■ TASK DETAILS: Only some lines are wanted. Transcribe, exactly, the lines below from the line with "DHT pin DATA: TX -> 10" up to and including the line with "DRIVER2: L298N -> L9110S".

★ ★ ★ ★ ★ ★ ★

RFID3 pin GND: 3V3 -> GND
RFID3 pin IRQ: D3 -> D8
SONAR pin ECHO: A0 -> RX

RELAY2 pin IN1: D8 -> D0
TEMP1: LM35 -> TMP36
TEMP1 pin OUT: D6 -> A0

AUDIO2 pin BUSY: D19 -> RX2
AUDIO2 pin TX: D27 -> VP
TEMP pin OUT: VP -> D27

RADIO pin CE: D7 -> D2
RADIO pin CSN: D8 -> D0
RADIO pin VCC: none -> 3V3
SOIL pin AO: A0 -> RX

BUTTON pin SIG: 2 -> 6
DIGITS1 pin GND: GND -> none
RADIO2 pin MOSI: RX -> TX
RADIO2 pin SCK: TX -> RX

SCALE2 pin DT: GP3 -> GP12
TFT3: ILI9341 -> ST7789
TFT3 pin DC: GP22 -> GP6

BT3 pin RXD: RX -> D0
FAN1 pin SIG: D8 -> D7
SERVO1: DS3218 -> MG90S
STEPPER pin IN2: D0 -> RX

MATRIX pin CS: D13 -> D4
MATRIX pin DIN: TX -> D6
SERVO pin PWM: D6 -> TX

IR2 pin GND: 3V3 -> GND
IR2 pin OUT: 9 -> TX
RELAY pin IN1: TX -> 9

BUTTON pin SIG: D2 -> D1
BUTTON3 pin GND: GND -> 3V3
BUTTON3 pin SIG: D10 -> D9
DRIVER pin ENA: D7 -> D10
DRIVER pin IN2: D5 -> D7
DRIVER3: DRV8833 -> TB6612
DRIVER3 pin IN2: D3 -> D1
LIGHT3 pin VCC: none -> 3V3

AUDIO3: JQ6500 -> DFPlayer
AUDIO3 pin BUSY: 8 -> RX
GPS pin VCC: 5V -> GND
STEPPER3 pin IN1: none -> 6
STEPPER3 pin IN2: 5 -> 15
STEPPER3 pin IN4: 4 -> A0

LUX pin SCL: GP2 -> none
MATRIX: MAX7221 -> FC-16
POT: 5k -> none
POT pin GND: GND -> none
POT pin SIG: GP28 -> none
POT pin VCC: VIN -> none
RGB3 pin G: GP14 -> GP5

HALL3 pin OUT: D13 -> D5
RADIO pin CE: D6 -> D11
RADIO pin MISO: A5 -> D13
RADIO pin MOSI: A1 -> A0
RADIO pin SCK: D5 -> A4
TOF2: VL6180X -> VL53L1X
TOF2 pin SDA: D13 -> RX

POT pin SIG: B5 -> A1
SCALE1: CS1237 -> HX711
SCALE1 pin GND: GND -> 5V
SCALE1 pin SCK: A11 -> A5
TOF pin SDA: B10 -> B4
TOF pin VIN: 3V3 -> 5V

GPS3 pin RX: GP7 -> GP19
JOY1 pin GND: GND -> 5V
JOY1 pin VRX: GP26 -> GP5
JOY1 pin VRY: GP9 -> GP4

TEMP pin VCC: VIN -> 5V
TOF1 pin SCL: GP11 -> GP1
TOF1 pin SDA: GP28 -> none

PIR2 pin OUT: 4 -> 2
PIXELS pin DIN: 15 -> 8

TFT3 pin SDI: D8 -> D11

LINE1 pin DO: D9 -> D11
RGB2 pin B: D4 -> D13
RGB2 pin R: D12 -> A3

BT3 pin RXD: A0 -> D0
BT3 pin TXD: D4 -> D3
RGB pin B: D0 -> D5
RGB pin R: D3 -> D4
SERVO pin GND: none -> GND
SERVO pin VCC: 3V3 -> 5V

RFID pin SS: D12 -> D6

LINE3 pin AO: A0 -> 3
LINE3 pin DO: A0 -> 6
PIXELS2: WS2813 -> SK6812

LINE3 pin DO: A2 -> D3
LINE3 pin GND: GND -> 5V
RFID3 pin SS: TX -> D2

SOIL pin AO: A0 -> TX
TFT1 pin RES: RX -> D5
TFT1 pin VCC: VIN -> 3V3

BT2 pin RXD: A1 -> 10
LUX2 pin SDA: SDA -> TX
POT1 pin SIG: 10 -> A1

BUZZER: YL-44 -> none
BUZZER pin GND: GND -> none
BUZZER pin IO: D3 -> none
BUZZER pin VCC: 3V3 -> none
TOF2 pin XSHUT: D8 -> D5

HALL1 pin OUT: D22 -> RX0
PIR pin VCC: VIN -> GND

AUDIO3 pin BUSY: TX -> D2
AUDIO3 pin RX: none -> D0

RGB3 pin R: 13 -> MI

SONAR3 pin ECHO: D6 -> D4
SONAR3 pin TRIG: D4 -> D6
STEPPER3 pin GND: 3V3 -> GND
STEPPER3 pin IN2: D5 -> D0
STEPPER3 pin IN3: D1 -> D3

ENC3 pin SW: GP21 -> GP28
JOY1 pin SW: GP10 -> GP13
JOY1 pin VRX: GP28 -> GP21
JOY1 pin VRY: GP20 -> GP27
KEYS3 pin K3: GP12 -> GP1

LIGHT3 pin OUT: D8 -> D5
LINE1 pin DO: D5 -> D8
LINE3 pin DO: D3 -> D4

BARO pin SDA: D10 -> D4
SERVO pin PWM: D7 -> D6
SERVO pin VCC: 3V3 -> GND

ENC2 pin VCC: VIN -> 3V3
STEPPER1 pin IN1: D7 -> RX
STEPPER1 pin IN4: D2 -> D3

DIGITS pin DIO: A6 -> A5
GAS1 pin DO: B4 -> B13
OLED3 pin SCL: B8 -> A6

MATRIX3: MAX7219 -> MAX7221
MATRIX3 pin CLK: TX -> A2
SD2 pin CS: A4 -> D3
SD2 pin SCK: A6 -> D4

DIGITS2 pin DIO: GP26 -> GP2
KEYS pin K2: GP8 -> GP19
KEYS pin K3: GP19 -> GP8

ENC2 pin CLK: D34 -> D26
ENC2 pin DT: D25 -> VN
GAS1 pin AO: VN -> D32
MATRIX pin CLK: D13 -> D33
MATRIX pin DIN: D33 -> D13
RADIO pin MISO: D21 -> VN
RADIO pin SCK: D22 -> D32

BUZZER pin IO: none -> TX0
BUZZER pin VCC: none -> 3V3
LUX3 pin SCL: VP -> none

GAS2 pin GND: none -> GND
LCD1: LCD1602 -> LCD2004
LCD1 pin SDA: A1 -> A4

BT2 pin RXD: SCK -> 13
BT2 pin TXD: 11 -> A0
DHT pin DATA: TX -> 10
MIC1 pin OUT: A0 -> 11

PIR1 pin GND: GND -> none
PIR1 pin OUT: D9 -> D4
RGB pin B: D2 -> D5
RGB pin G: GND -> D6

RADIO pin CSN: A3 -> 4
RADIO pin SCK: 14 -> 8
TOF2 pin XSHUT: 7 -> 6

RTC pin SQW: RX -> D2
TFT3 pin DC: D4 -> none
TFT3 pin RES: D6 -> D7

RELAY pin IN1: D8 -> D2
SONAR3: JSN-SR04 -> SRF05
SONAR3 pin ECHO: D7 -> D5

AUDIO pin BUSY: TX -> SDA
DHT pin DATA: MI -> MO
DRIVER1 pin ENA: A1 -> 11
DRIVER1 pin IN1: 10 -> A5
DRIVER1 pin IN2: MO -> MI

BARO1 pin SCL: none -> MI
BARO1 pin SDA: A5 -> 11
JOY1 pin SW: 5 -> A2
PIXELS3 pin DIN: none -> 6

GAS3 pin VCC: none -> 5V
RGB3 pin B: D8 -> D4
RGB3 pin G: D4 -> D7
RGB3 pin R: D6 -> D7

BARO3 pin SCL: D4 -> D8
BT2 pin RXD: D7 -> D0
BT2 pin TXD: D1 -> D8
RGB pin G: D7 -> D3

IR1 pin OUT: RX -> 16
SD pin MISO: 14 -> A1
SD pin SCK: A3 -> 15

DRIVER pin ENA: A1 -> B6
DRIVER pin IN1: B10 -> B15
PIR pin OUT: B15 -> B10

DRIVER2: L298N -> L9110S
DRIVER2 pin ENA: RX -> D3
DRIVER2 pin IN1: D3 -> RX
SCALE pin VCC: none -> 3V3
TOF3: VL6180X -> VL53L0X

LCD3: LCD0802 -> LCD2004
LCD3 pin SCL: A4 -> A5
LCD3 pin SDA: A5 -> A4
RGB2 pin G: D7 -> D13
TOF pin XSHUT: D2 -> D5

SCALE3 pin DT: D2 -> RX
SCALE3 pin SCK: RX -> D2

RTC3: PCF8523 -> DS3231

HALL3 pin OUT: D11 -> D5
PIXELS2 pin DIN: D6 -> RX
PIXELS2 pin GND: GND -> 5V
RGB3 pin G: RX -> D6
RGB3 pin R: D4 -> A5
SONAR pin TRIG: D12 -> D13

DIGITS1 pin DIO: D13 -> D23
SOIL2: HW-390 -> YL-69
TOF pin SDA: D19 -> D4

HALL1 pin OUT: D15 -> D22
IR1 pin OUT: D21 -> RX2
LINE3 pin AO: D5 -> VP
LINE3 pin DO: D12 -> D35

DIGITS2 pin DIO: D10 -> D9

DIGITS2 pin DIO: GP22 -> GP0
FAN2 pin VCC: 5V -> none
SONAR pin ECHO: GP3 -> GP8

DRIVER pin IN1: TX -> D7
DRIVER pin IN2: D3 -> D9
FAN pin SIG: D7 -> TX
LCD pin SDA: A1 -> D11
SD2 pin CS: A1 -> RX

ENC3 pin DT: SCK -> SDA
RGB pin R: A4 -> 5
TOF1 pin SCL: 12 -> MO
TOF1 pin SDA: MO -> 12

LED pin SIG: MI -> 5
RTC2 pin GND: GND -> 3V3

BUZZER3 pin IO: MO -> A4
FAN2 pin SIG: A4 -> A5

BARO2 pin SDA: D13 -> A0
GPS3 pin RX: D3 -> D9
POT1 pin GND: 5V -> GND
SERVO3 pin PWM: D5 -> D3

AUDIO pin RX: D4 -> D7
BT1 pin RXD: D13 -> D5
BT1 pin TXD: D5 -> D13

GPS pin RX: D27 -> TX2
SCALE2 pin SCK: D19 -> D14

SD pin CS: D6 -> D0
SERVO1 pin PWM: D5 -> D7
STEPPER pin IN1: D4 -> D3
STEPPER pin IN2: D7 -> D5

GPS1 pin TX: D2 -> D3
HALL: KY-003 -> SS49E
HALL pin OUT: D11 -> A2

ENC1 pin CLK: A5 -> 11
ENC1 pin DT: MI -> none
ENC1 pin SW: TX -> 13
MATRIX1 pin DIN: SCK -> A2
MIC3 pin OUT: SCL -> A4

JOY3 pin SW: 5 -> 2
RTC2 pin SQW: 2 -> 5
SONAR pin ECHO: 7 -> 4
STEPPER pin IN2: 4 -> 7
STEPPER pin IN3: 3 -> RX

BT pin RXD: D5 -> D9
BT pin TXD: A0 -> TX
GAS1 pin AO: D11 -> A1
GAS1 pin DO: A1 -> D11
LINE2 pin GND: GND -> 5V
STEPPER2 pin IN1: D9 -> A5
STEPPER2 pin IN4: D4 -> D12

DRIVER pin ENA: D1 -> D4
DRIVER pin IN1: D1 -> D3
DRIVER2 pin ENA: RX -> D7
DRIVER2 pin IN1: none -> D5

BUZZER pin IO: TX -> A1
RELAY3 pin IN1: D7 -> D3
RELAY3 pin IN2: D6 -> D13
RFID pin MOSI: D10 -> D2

★ ★ ★ ★ ★ ★ ★

■ RESPONSE TO THIS EXERCISE:
DHT pin DATA: TX -> 10
MIC1 pin OUT: A0 -> 11

PIR1 pin GND: GND -> none
PIR1 pin OUT: D9 -> D4
RGB pin B: D2 -> D5
RGB pin G: GND -> D6

RADIO pin CSN: A3 -> 4
RADIO pin SCK: 14 -> 8
TOF2 pin XSHUT: 7 -> 6

RTC pin SQW: RX -> D2
TFT3 pin DC: D4 -> none
TFT3 pin RES: D6 -> D7

RELAY pin IN1: D8 -> D2
SONAR3: JSN-SR04 -> SRF05
SONAR3 pin ECHO: D7 -> D5

AUDIO pin BUSY: TX -> SDA
DHT pin DATA: MI -> MO
DRIVER1 pin ENA: A1 -> 11
DRIVER1 pin IN1: 10 -> A5
DRIVER1 pin IN2: MO -> MI

BARO1 pin SCL: none -> MI
BARO1 pin SDA: A5 -> 11
JOY1 pin SW: 5 -> A2
PIXELS3 pin DIN: none -> 6

GAS3 pin VCC: none -> 5V
RGB3 pin B: D8 -> D4
RGB3 pin G: D4 -> D7
RGB3 pin R: D6 -> D7

BARO3 pin SCL: D4 -> D8
BT2 pin RXD: D7 -> D0
BT2 pin TXD: D1 -> D8
RGB pin G: D7 -> D3

IR1 pin OUT: RX -> 16
SD pin MISO: 14 -> A1
SD pin SCK: A3 -> 15

DRIVER pin ENA: A1 -> B6
DRIVER pin IN1: B10 -> B15
PIR pin OUT: B15 -> B10

DRIVER2: L298N -> L9110S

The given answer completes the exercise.